REQUIRED WORK |
When the records are reproduced, each one must match exactly, and no picture may be kept.

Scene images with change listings
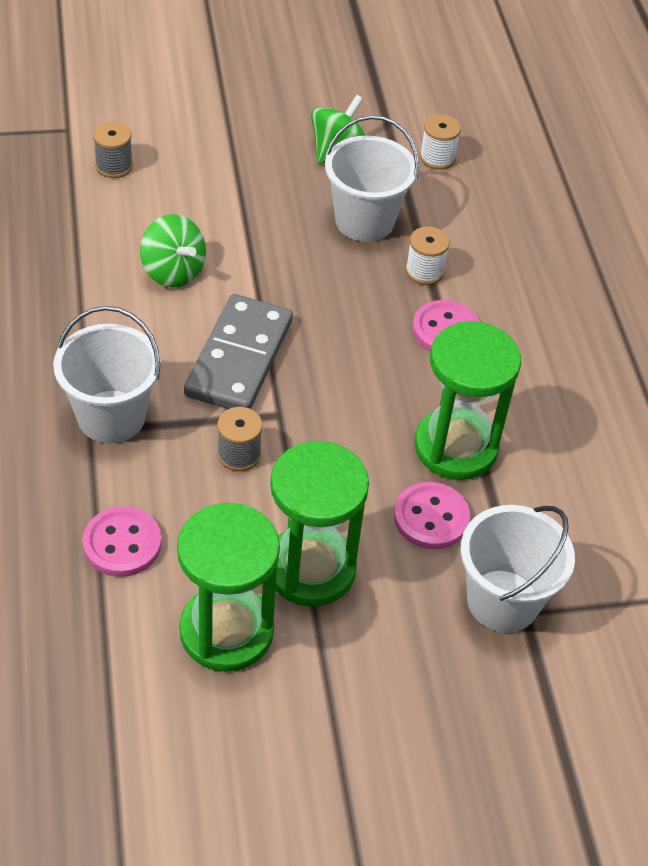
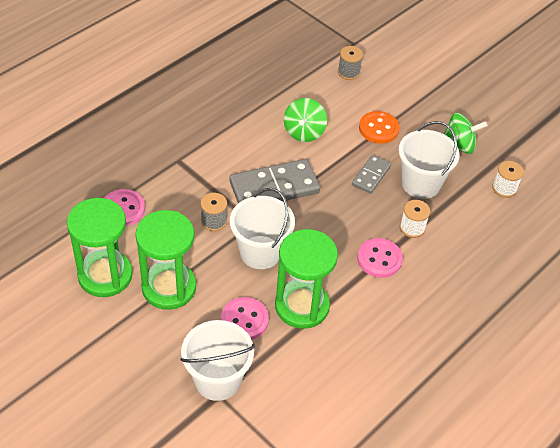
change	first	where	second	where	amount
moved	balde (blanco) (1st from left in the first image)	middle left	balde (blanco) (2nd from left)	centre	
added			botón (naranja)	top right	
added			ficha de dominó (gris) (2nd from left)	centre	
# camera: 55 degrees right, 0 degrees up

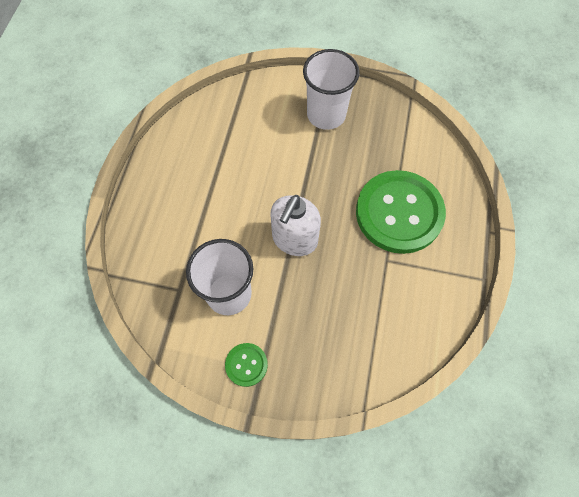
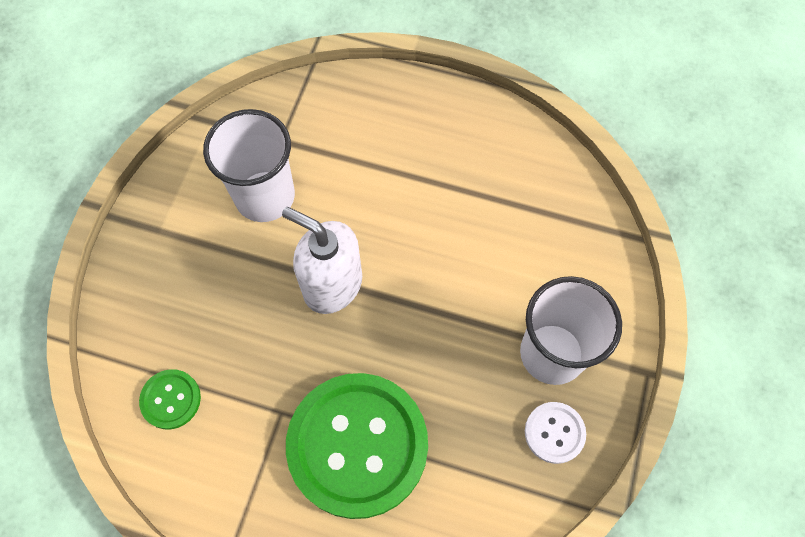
change	first	where	second	where	amount
moved	botón (verde) (1st from left)	bottom centre		bottom left	
added			botón (blanco)	bottom right	
# camera: 95 degrees right, 0 degrees up

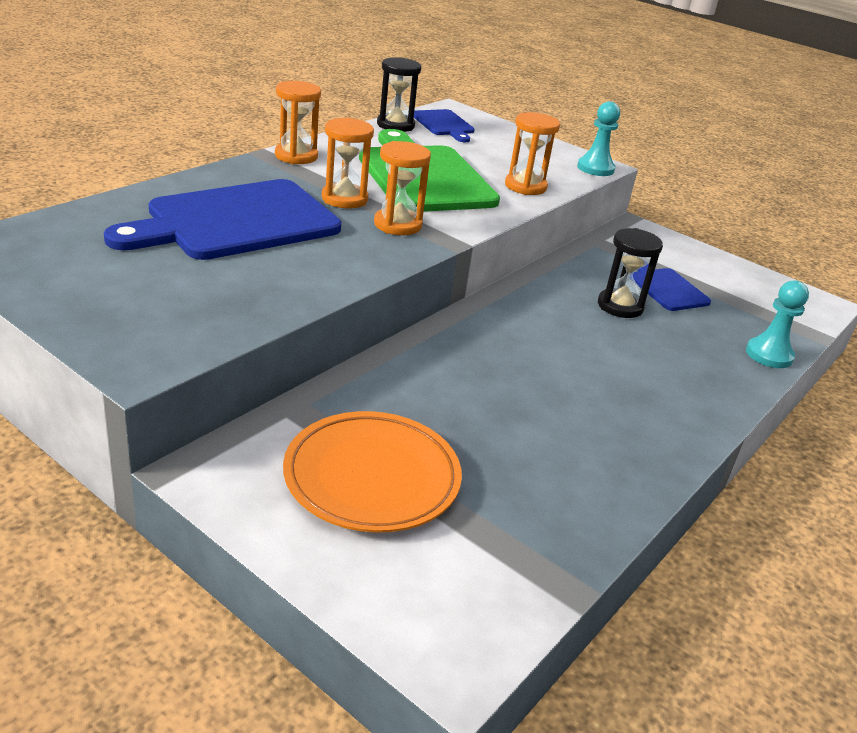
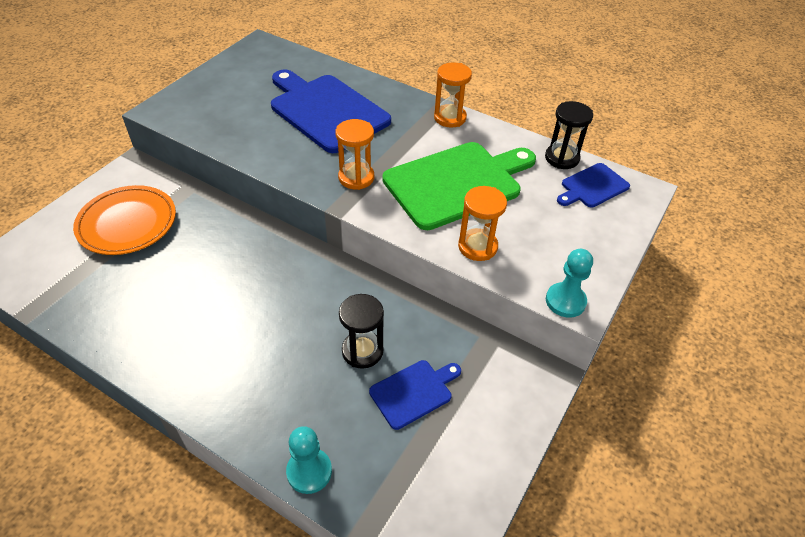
change	first	where	second	where	amount
removed	reloj de arena (naranja) (2nd from left)	top centre			
# camera: 85 degrees right, 15 degrees up

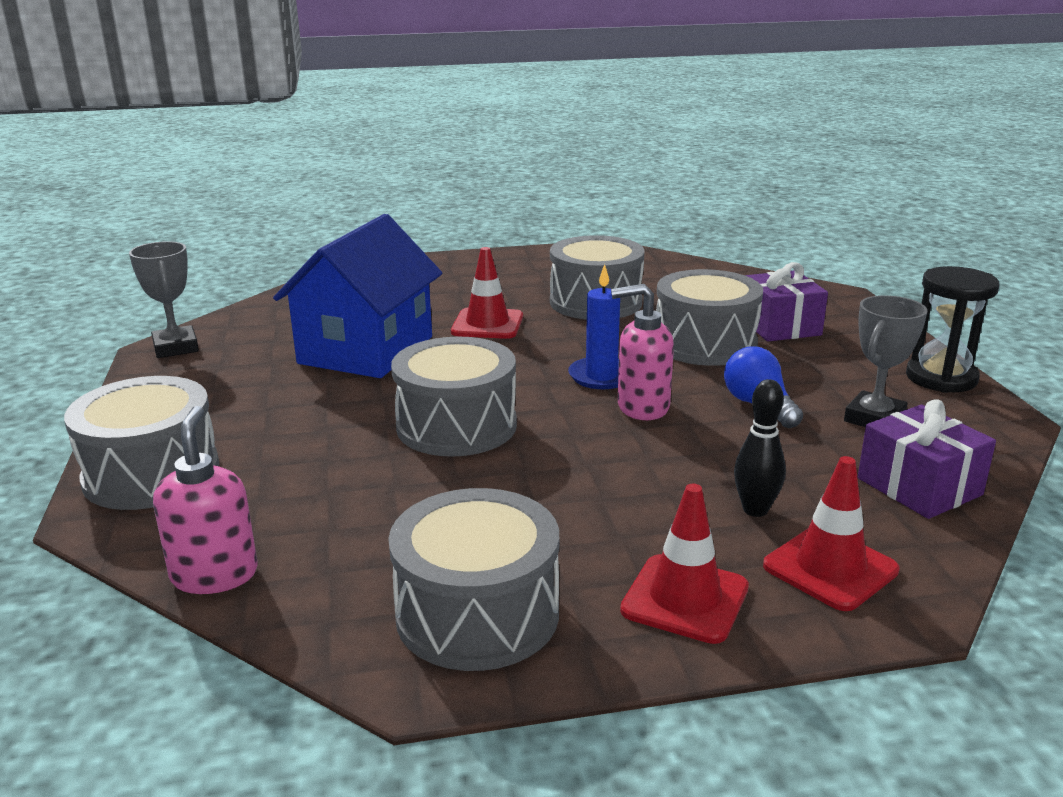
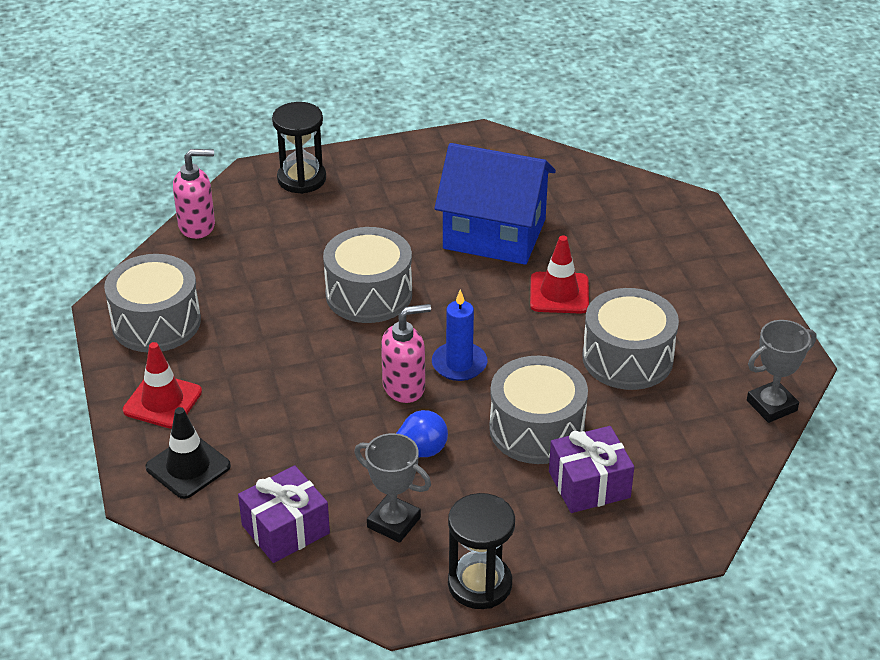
change	first	where	second	where	amount
moved	trofeo (gris) (1st from left in the first image)	middle left	trofeo (gris) (2nd from left)	middle right	
turned	dispensador de jabón (rosa) (2nd from left)	centre		centre	75 degrees clockwise
replaced	tambor (gris) (1st from left)	middle left	reloj de arena (negro) (1st from left)	top centre	
removed	bolo (negro)	middle right			
recoloured	cono de tráfico (rojo) (3rd from left)	bottom right	cono de tráfico (negro)	bottom left	
# camera: 85 degrees right, 15 degrees up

ANSWER FOR THIS EXERCISE |
change	first	where	second	where	amount
moved	balde (blanco) (1st from left in the first image)	middle left	balde (blanco) (2nd from left)	centre	
added			botón (naranja)	top right	
added			ficha de dominó (gris) (2nd from left)	centre	
# camera: 55 degrees right, 0 degrees up

change	first	where	second	where	amount
moved	botón (verde) (1st from left)	bottom centre		bottom left	
added			botón (blanco)	bottom right	
# camera: 95 degrees right, 0 degrees up

change	first	where	second	where	amount
removed	reloj de arena (naranja) (2nd from left)	top centre			
# camera: 85 degrees right, 15 degrees up

change	first	where	second	where	amount
moved	trofeo (gris) (1st from left in the first image)	middle left	trofeo (gris) (2nd from left)	middle right	
turned	dispensador de jabón (rosa) (2nd from left)	centre		centre	75 degrees clockwise
replaced	tambor (gris) (1st from left)	middle left	reloj de arena (negro) (1st from left)	top centre	
removed	bolo (negro)	middle right			
recoloured	cono de tráfico (rojo) (3rd from left)	bottom right	cono de tráfico (negro)	bottom left	
# camera: 85 degrees right, 15 degrees up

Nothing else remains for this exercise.